[INPUT MATERIAL]

· · · · · · ·

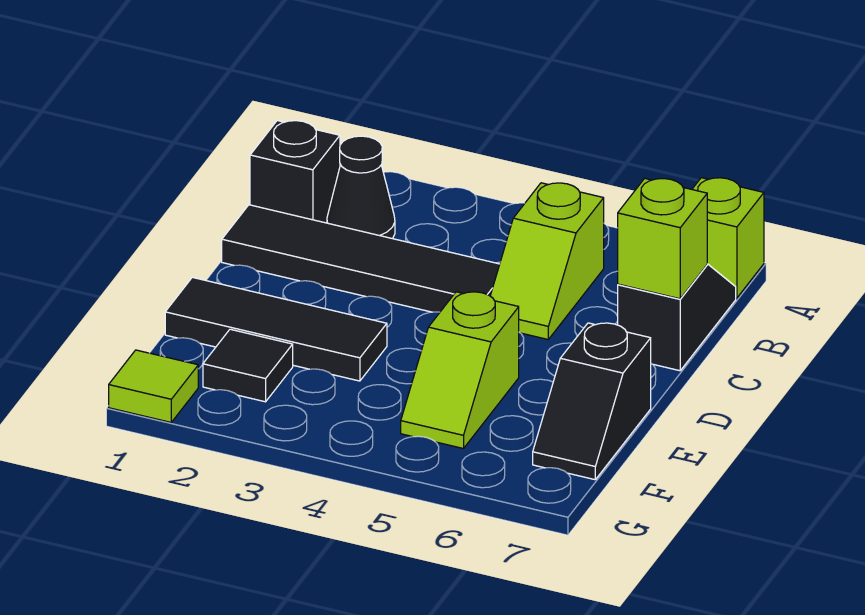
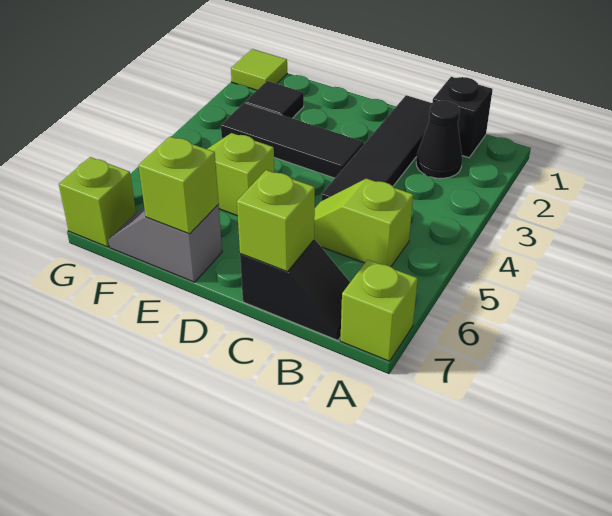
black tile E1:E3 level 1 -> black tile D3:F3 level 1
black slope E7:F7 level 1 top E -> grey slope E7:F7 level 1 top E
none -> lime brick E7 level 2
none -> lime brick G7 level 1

· · · · · · ·

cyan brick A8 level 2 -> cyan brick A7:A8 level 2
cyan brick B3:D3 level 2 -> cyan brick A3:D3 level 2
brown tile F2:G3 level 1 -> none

· · · · · · ·

[PROBLEM STATEMENT]
Go through the records and pull out each line that includes the word "tile".

[WRITTEN SOLUTION]
black tile E1:E3 level 1 -> black tile D3:F3 level 1
brown tile F2:G3 level 1 -> none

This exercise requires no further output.